§ TASK ITEM
All lines in the data below carrying the string "table" are to be located and copied.

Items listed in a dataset
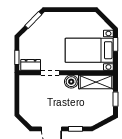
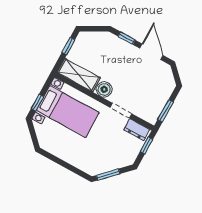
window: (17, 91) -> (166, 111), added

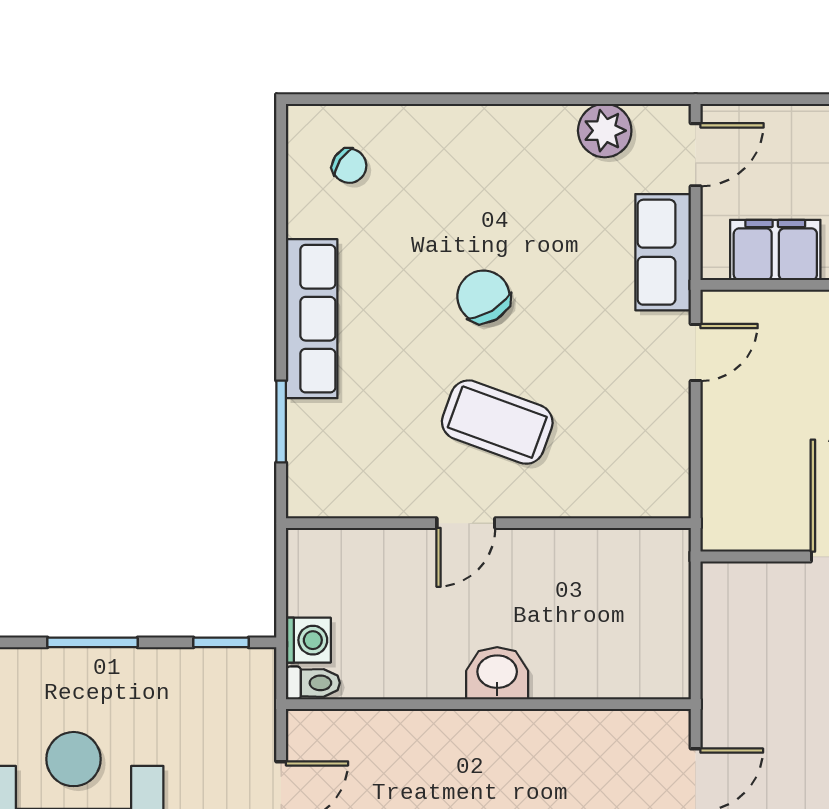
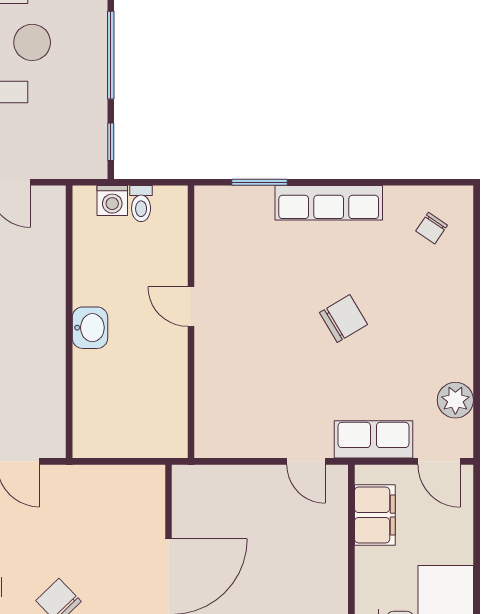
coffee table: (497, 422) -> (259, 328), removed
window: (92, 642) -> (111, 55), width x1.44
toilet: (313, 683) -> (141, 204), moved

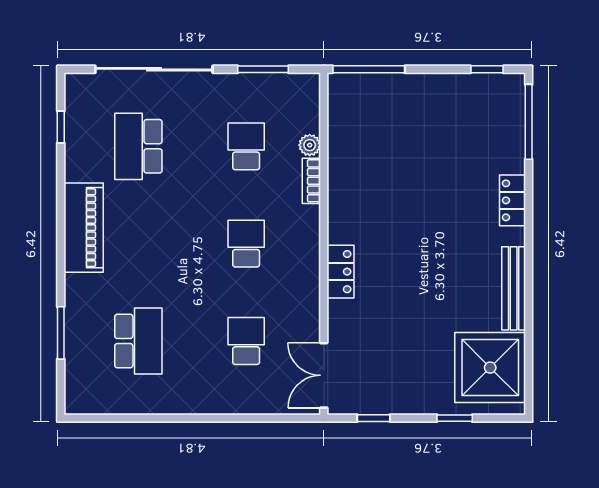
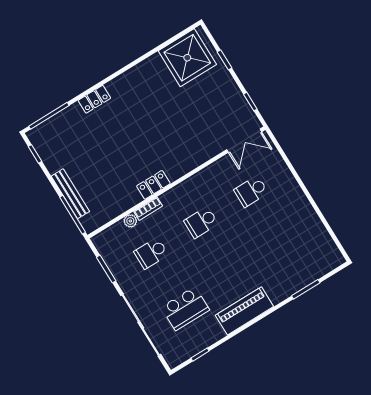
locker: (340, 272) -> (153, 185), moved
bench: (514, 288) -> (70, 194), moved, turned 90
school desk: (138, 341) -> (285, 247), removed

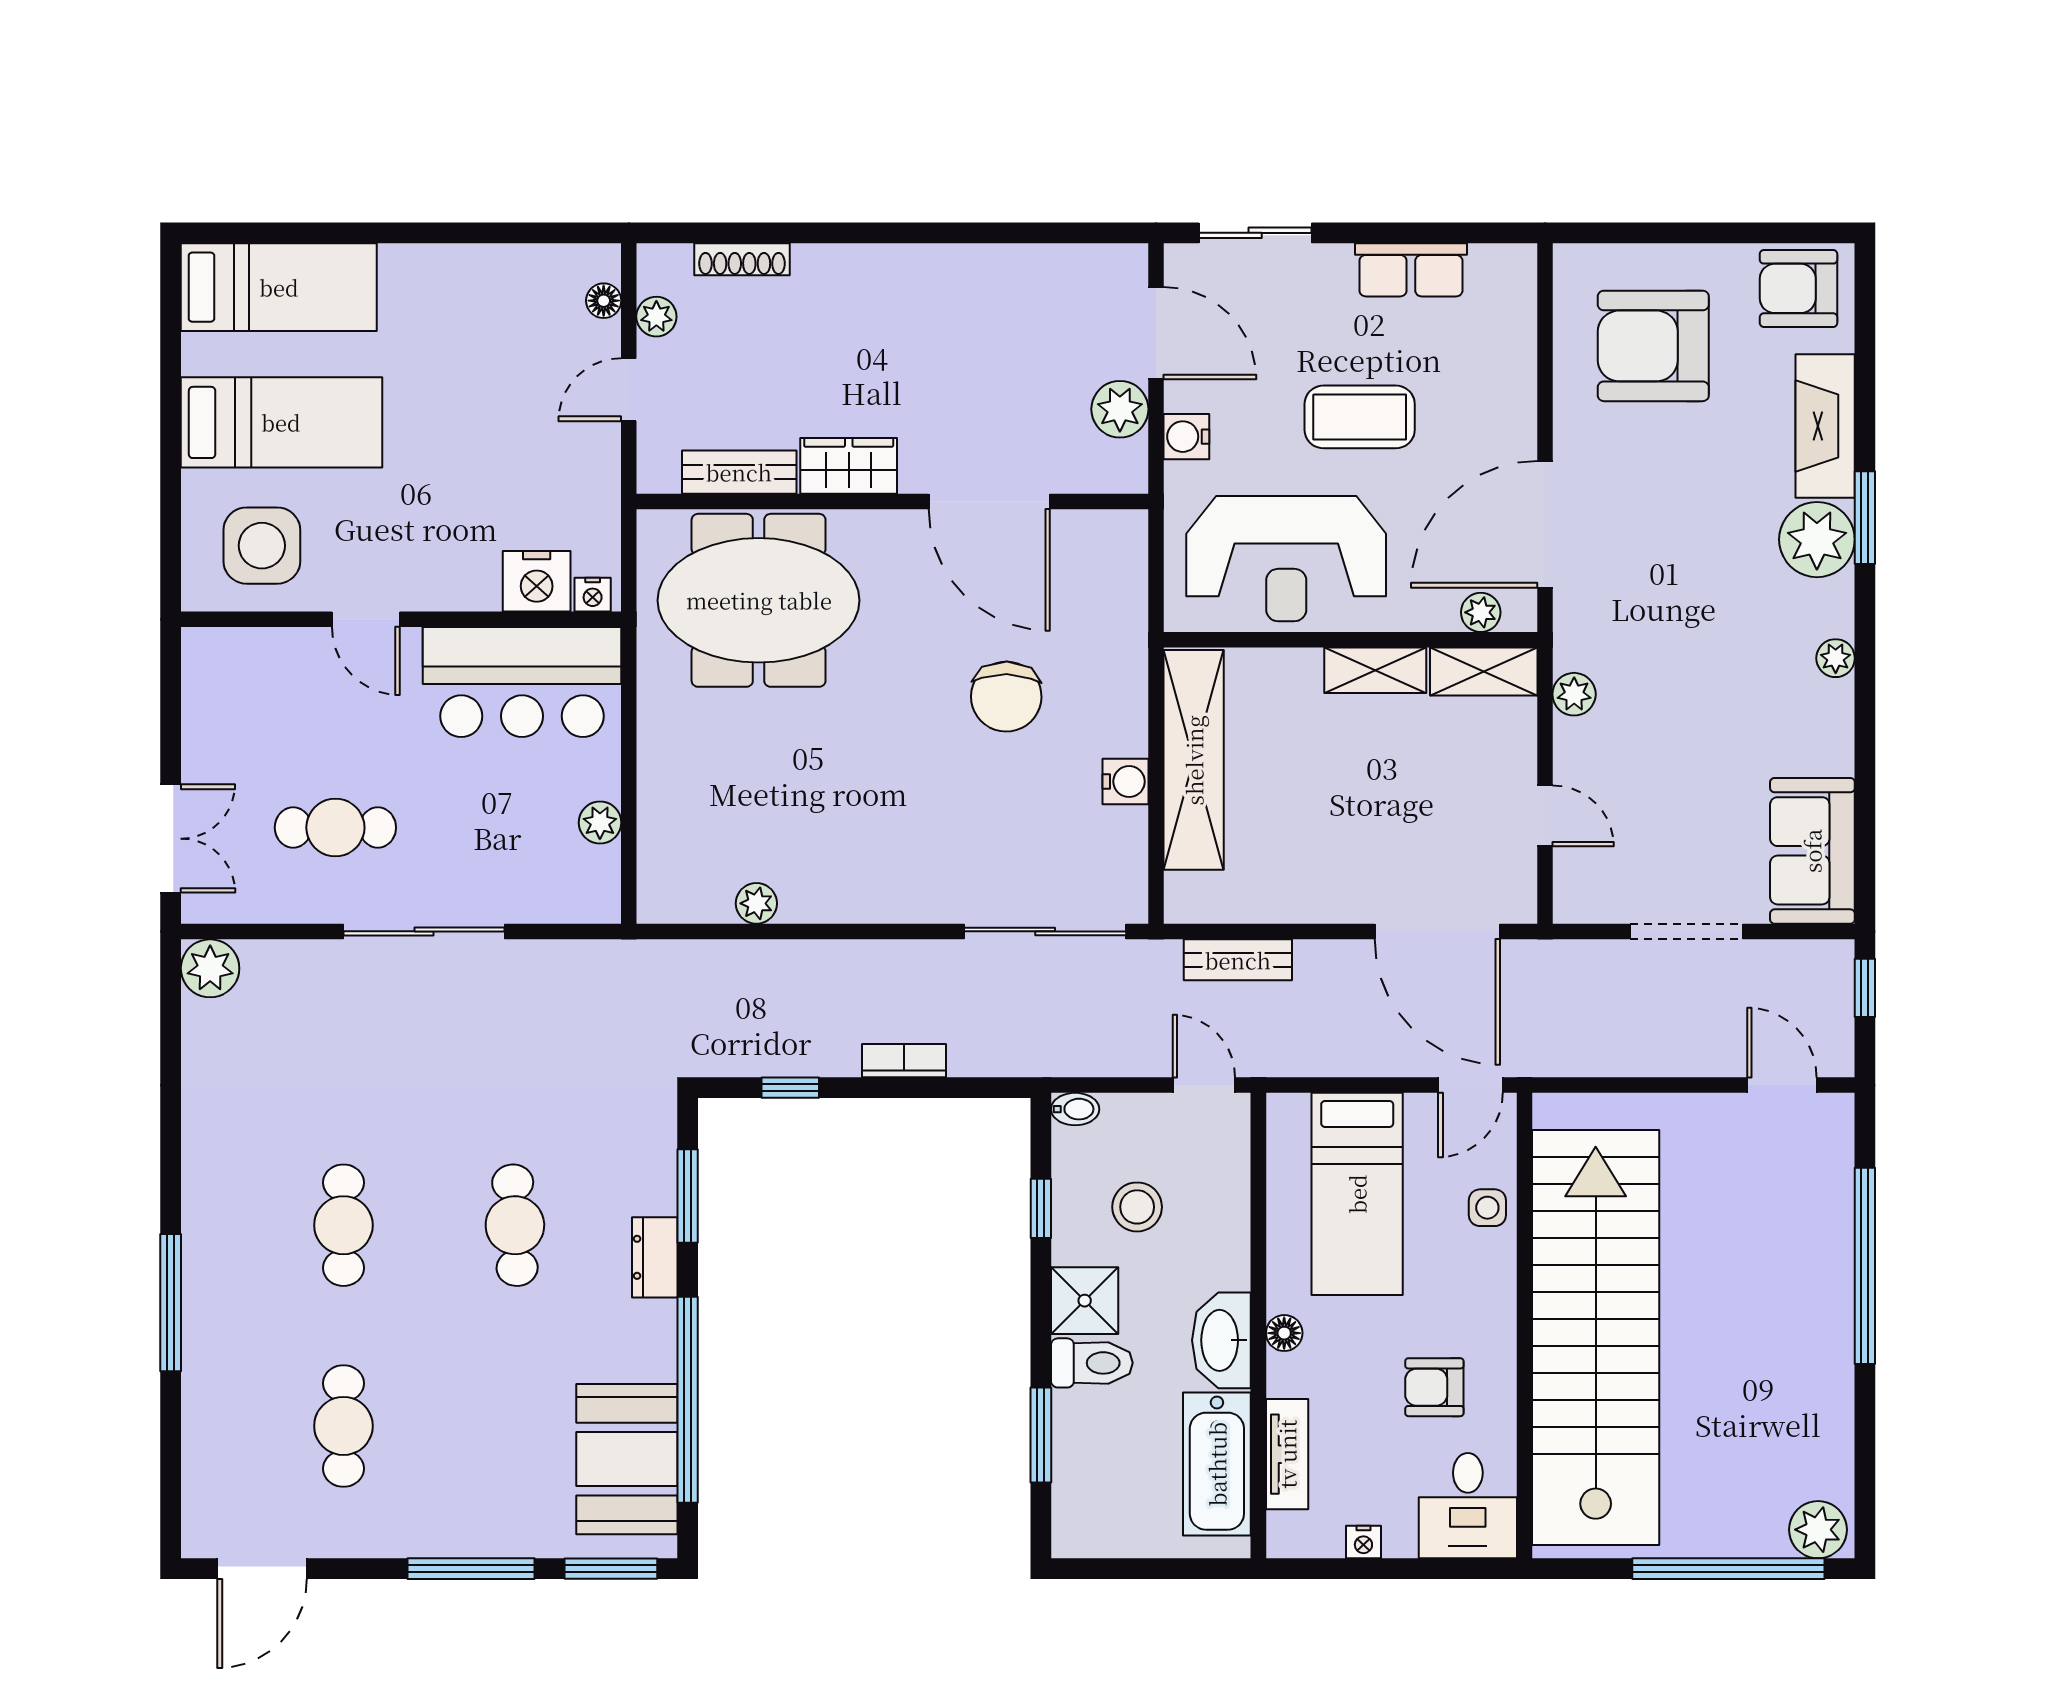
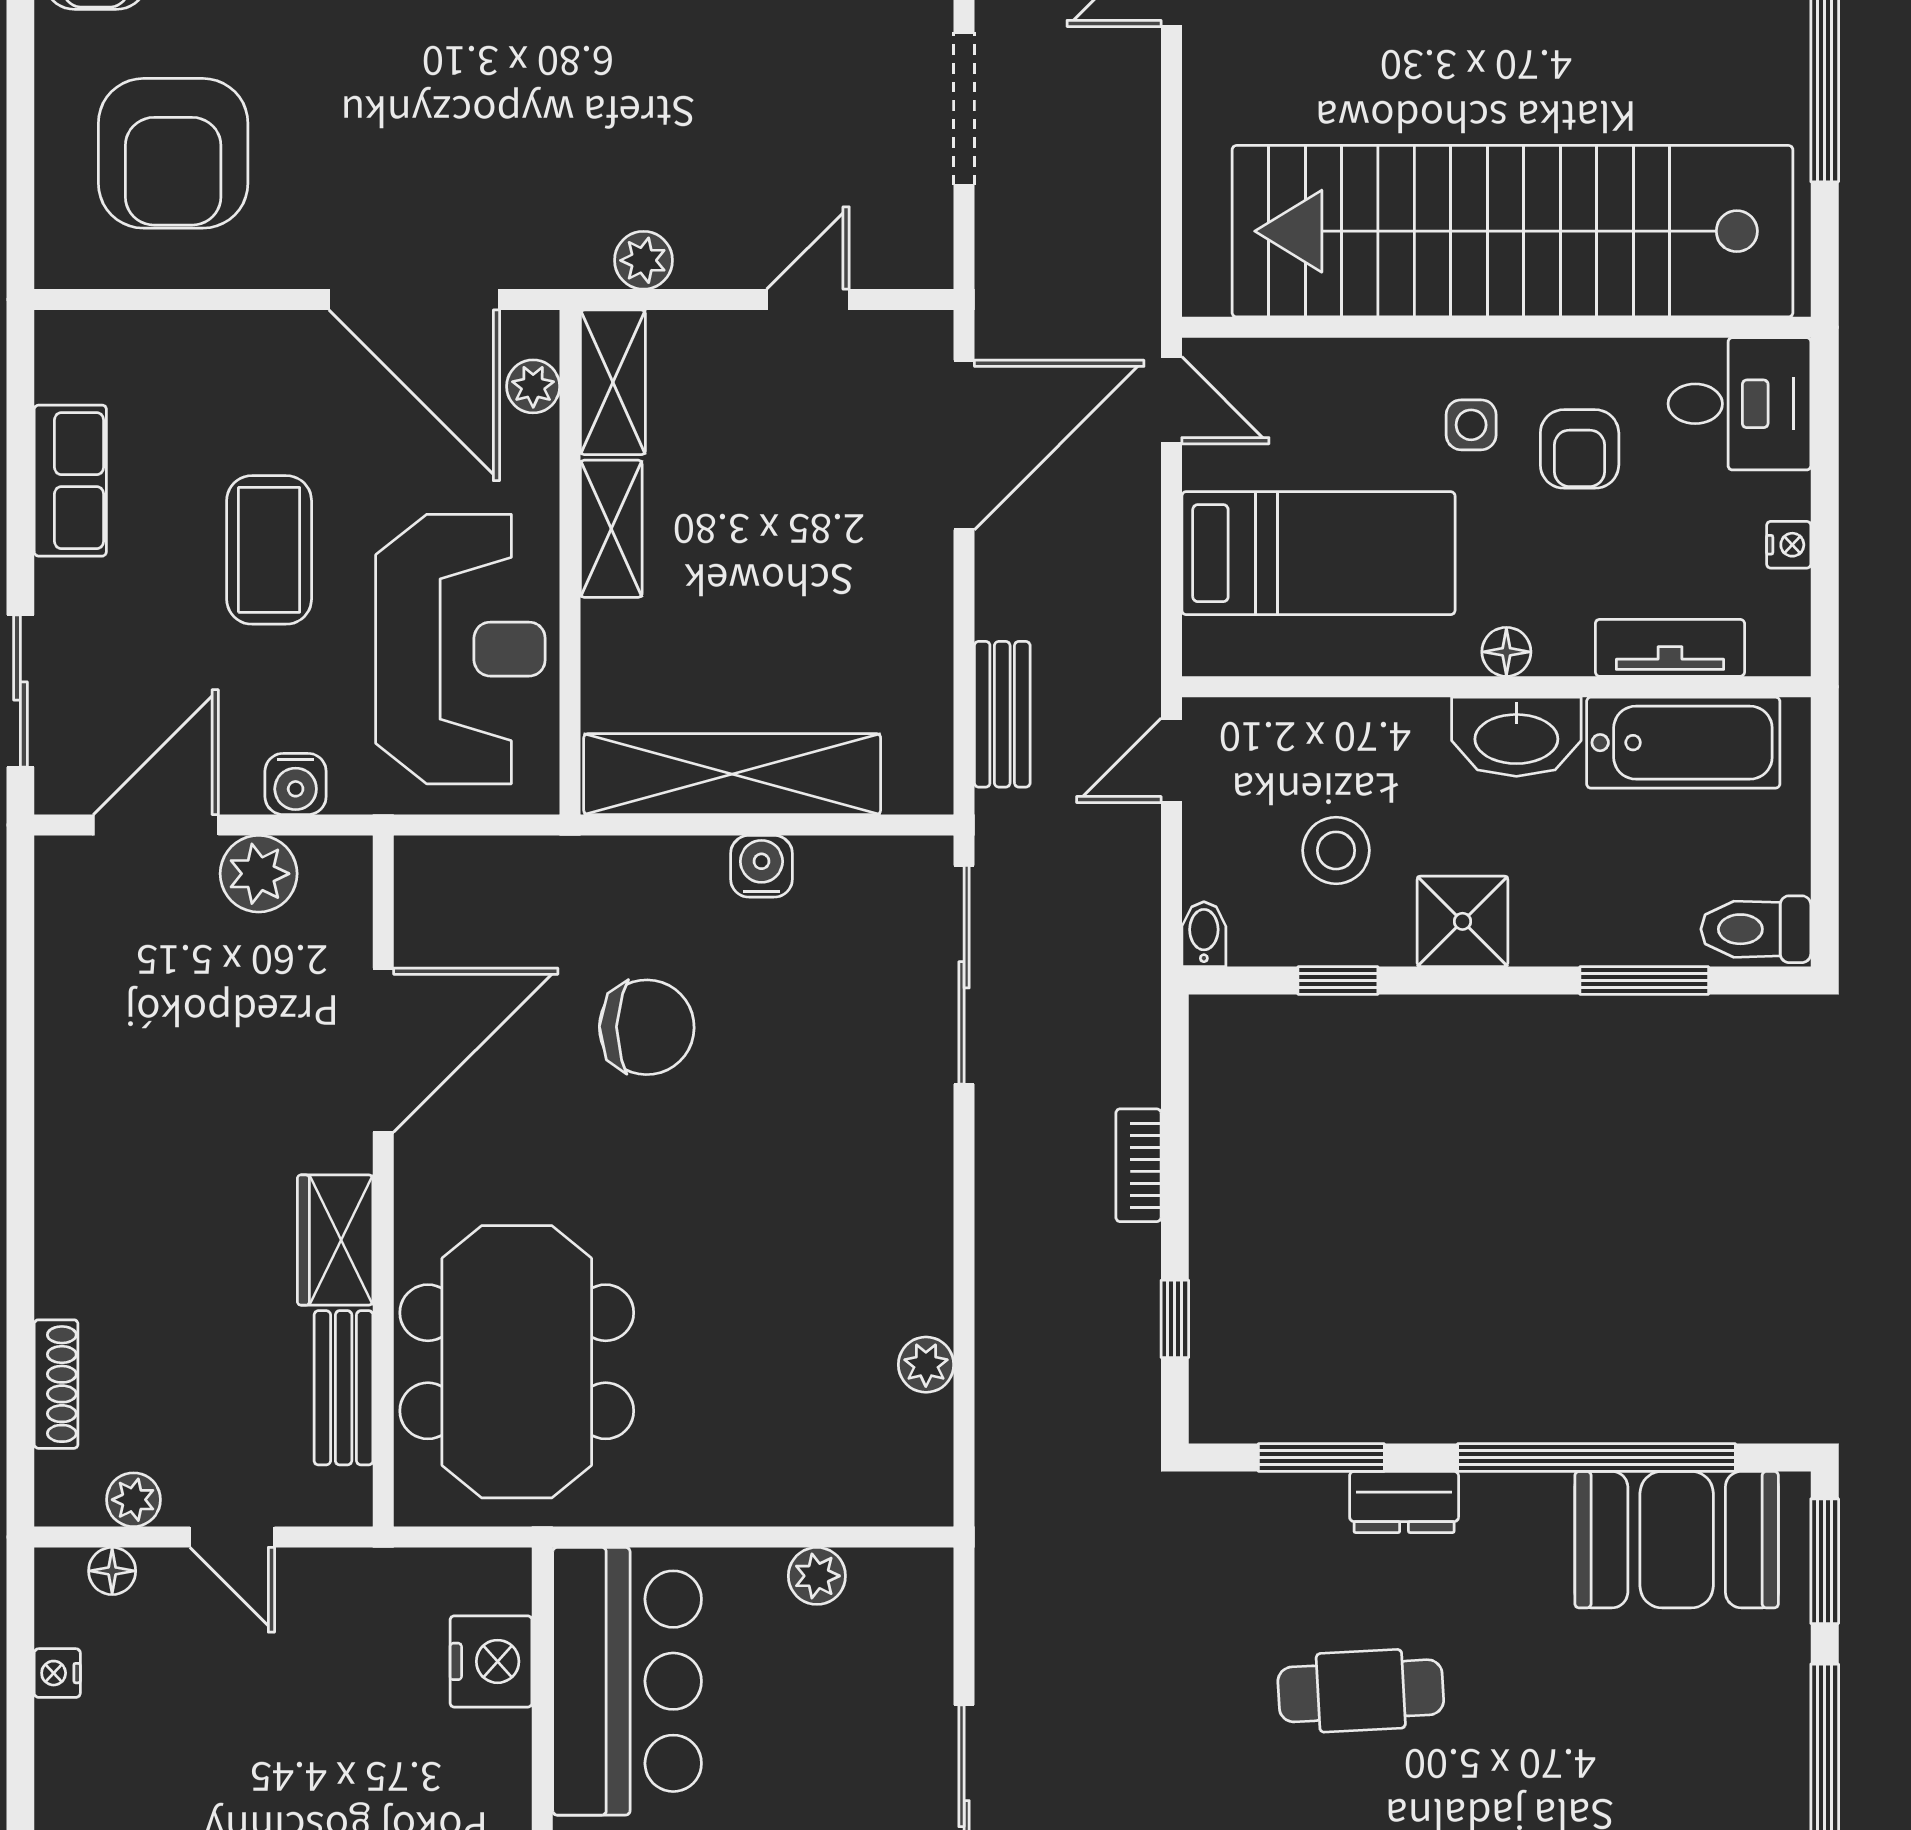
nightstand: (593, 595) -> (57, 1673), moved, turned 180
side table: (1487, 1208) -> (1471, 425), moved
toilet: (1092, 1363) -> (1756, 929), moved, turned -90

§ OUTPUT FOR THIS EXERCISE
coffee table: (497, 422) -> (259, 328), removed
side table: (1487, 1208) -> (1471, 425), moved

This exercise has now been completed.